*Your instructions*.
The entries shown below are to be printed in full, unaltered.

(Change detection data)
● ● ●

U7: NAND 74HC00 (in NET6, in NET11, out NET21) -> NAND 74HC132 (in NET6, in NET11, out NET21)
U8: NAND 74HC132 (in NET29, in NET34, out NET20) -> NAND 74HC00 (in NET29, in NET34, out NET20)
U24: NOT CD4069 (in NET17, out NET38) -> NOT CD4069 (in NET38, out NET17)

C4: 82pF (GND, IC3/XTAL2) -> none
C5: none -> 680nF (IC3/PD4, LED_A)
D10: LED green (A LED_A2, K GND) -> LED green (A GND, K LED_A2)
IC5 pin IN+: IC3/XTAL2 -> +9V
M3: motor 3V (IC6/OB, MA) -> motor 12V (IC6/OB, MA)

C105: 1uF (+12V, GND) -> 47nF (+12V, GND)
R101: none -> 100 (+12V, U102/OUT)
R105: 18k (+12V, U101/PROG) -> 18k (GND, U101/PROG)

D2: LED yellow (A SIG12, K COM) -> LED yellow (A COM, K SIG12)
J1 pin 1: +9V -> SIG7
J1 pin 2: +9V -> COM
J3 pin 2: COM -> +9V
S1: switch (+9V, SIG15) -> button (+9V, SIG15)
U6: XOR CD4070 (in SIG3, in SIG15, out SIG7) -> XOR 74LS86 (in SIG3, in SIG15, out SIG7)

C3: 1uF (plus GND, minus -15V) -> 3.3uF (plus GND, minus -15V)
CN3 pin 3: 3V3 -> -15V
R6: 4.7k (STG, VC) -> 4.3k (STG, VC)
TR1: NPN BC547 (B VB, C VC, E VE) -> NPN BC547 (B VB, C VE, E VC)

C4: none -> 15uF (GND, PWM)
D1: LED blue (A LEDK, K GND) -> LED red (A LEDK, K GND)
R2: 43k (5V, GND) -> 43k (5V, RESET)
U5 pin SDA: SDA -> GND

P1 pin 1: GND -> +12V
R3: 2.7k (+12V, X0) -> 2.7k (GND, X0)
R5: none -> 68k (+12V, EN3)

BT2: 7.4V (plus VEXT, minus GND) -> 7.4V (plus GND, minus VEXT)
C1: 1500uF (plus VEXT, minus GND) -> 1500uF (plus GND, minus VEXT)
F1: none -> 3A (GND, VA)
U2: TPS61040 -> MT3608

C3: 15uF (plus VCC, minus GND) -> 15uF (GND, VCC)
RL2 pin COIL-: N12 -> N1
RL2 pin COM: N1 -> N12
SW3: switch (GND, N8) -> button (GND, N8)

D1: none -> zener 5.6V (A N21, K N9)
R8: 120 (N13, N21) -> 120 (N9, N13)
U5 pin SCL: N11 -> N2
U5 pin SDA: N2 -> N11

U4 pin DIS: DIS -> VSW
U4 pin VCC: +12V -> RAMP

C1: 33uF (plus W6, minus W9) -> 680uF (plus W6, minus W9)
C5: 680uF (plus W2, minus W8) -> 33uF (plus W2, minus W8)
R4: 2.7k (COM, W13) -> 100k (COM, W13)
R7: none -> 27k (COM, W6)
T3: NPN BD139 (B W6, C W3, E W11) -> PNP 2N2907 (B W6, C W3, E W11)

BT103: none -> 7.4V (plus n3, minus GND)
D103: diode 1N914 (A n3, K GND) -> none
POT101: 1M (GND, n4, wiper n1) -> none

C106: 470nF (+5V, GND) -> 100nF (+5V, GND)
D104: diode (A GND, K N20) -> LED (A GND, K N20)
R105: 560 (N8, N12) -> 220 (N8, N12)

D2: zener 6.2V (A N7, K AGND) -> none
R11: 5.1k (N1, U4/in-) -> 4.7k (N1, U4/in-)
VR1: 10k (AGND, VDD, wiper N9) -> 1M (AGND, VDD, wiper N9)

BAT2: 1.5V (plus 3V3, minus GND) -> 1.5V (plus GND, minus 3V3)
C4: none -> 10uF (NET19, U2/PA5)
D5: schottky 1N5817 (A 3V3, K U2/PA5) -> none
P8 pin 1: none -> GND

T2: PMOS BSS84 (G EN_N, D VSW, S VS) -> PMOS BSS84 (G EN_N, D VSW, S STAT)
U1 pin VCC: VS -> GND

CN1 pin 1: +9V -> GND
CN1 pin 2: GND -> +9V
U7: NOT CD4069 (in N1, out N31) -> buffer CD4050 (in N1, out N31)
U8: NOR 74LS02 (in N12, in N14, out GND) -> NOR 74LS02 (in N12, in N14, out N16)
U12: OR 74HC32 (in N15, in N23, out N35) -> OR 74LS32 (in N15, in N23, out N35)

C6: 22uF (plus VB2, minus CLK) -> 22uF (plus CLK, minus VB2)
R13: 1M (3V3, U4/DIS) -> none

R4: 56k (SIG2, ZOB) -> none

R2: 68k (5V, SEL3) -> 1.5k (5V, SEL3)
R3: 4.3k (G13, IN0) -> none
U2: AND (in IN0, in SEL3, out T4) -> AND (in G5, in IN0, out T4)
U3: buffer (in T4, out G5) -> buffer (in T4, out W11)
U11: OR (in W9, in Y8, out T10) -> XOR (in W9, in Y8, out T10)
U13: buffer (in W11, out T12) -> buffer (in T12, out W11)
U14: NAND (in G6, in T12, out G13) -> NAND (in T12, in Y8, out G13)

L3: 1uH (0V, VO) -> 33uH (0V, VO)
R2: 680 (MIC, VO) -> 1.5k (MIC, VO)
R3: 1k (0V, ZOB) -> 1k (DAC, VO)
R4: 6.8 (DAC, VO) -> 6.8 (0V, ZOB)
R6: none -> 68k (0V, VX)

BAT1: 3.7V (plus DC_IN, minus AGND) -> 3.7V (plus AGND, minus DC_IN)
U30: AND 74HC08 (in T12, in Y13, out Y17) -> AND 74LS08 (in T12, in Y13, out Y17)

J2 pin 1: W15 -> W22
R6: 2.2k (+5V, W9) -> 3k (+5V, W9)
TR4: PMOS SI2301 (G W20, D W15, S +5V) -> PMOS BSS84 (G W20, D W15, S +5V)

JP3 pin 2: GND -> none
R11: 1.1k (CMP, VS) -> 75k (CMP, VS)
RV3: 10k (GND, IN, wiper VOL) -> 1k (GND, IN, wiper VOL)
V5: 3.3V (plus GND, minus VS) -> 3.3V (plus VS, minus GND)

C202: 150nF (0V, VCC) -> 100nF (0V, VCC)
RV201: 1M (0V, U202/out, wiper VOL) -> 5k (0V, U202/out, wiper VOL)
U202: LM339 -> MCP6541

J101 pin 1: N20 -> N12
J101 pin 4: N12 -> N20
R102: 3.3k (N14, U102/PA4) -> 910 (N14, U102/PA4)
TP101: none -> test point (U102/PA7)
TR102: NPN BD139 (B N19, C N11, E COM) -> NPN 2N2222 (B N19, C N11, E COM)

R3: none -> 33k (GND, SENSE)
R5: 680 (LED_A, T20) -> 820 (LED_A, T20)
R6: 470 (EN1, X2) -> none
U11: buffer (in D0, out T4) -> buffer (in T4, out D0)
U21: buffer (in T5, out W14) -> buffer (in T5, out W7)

● ● ●

*Exercise output*.
U7: NAND 74HC00 (in NET6, in NET11, out NET21) -> NAND 74HC132 (in NET6, in NET11, out NET21)
U8: NAND 74HC132 (in NET29, in NET34, out NET20) -> NAND 74HC00 (in NET29, in NET34, out NET20)
U24: NOT CD4069 (in NET17, out NET38) -> NOT CD4069 (in NET38, out NET17)

C4: 82pF (GND, IC3/XTAL2) -> none
C5: none -> 680nF (IC3/PD4, LED_A)
D10: LED green (A LED_A2, K GND) -> LED green (A GND, K LED_A2)
IC5 pin IN+: IC3/XTAL2 -> +9V
M3: motor 3V (IC6/OB, MA) -> motor 12V (IC6/OB, MA)

C105: 1uF (+12V, GND) -> 47nF (+12V, GND)
R101: none -> 100 (+12V, U102/OUT)
R105: 18k (+12V, U101/PROG) -> 18k (GND, U101/PROG)

D2: LED yellow (A SIG12, K COM) -> LED yellow (A COM, K SIG12)
J1 pin 1: +9V -> SIG7
J1 pin 2: +9V -> COM
J3 pin 2: COM -> +9V
S1: switch (+9V, SIG15) -> button (+9V, SIG15)
U6: XOR CD4070 (in SIG3, in SIG15, out SIG7) -> XOR 74LS86 (in SIG3, in SIG15, out SIG7)

C3: 1uF (plus GND, minus -15V) -> 3.3uF (plus GND, minus -15V)
CN3 pin 3: 3V3 -> -15V
R6: 4.7k (STG, VC) -> 4.3k (STG, VC)
TR1: NPN BC547 (B VB, C VC, E VE) -> NPN BC547 (B VB, C VE, E VC)

C4: none -> 15uF (GND, PWM)
D1: LED blue (A LEDK, K GND) -> LED red (A LEDK, K GND)
R2: 43k (5V, GND) -> 43k (5V, RESET)
U5 pin SDA: SDA -> GND

P1 pin 1: GND -> +12V
R3: 2.7k (+12V, X0) -> 2.7k (GND, X0)
R5: none -> 68k (+12V, EN3)

BT2: 7.4V (plus VEXT, minus GND) -> 7.4V (plus GND, minus VEXT)
C1: 1500uF (plus VEXT, minus GND) -> 1500uF (plus GND, minus VEXT)
F1: none -> 3A (GND, VA)
U2: TPS61040 -> MT3608

C3: 15uF (plus VCC, minus GND) -> 15uF (GND, VCC)
RL2 pin COIL-: N12 -> N1
RL2 pin COM: N1 -> N12
SW3: switch (GND, N8) -> button (GND, N8)

D1: none -> zener 5.6V (A N21, K N9)
R8: 120 (N13, N21) -> 120 (N9, N13)
U5 pin SCL: N11 -> N2
U5 pin SDA: N2 -> N11

U4 pin DIS: DIS -> VSW
U4 pin VCC: +12V -> RAMP

C1: 33uF (plus W6, minus W9) -> 680uF (plus W6, minus W9)
C5: 680uF (plus W2, minus W8) -> 33uF (plus W2, minus W8)
R4: 2.7k (COM, W13) -> 100k (COM, W13)
R7: none -> 27k (COM, W6)
T3: NPN BD139 (B W6, C W3, E W11) -> PNP 2N2907 (B W6, C W3, E W11)

BT103: none -> 7.4V (plus n3, minus GND)
D103: diode 1N914 (A n3, K GND) -> none
POT101: 1M (GND, n4, wiper n1) -> none

C106: 470nF (+5V, GND) -> 100nF (+5V, GND)
D104: diode (A GND, K N20) -> LED (A GND, K N20)
R105: 560 (N8, N12) -> 220 (N8, N12)

D2: zener 6.2V (A N7, K AGND) -> none
R11: 5.1k (N1, U4/in-) -> 4.7k (N1, U4/in-)
VR1: 10k (AGND, VDD, wiper N9) -> 1M (AGND, VDD, wiper N9)

BAT2: 1.5V (plus 3V3, minus GND) -> 1.5V (plus GND, minus 3V3)
C4: none -> 10uF (NET19, U2/PA5)
D5: schottky 1N5817 (A 3V3, K U2/PA5) -> none
P8 pin 1: none -> GND

T2: PMOS BSS84 (G EN_N, D VSW, S VS) -> PMOS BSS84 (G EN_N, D VSW, S STAT)
U1 pin VCC: VS -> GND

CN1 pin 1: +9V -> GND
CN1 pin 2: GND -> +9V
U7: NOT CD4069 (in N1, out N31) -> buffer CD4050 (in N1, out N31)
U8: NOR 74LS02 (in N12, in N14, out GND) -> NOR 74LS02 (in N12, in N14, out N16)
U12: OR 74HC32 (in N15, in N23, out N35) -> OR 74LS32 (in N15, in N23, out N35)

C6: 22uF (plus VB2, minus CLK) -> 22uF (plus CLK, minus VB2)
R13: 1M (3V3, U4/DIS) -> none

R4: 56k (SIG2, ZOB) -> none

R2: 68k (5V, SEL3) -> 1.5k (5V, SEL3)
R3: 4.3k (G13, IN0) -> none
U2: AND (in IN0, in SEL3, out T4) -> AND (in G5, in IN0, out T4)
U3: buffer (in T4, out G5) -> buffer (in T4, out W11)
U11: OR (in W9, in Y8, out T10) -> XOR (in W9, in Y8, out T10)
U13: buffer (in W11, out T12) -> buffer (in T12, out W11)
U14: NAND (in G6, in T12, out G13) -> NAND (in T12, in Y8, out G13)

L3: 1uH (0V, VO) -> 33uH (0V, VO)
R2: 680 (MIC, VO) -> 1.5k (MIC, VO)
R3: 1k (0V, ZOB) -> 1k (DAC, VO)
R4: 6.8 (DAC, VO) -> 6.8 (0V, ZOB)
R6: none -> 68k (0V, VX)

BAT1: 3.7V (plus DC_IN, minus AGND) -> 3.7V (plus AGND, minus DC_IN)
U30: AND 74HC08 (in T12, in Y13, out Y17) -> AND 74LS08 (in T12, in Y13, out Y17)

J2 pin 1: W15 -> W22
R6: 2.2k (+5V, W9) -> 3k (+5V, W9)
TR4: PMOS SI2301 (G W20, D W15, S +5V) -> PMOS BSS84 (G W20, D W15, S +5V)

JP3 pin 2: GND -> none
R11: 1.1k (CMP, VS) -> 75k (CMP, VS)
RV3: 10k (GND, IN, wiper VOL) -> 1k (GND, IN, wiper VOL)
V5: 3.3V (plus GND, minus VS) -> 3.3V (plus VS, minus GND)

C202: 150nF (0V, VCC) -> 100nF (0V, VCC)
RV201: 1M (0V, U202/out, wiper VOL) -> 5k (0V, U202/out, wiper VOL)
U202: LM339 -> MCP6541

J101 pin 1: N20 -> N12
J101 pin 4: N12 -> N20
R102: 3.3k (N14, U102/PA4) -> 910 (N14, U102/PA4)
TP101: none -> test point (U102/PA7)
TR102: NPN BD139 (B N19, C N11, E COM) -> NPN 2N2222 (B N19, C N11, E COM)

R3: none -> 33k (GND, SENSE)
R5: 680 (LED_A, T20) -> 820 (LED_A, T20)
R6: 470 (EN1, X2) -> none
U11: buffer (in D0, out T4) -> buffer (in T4, out D0)
U21: buffer (in T5, out W14) -> buffer (in T5, out W7)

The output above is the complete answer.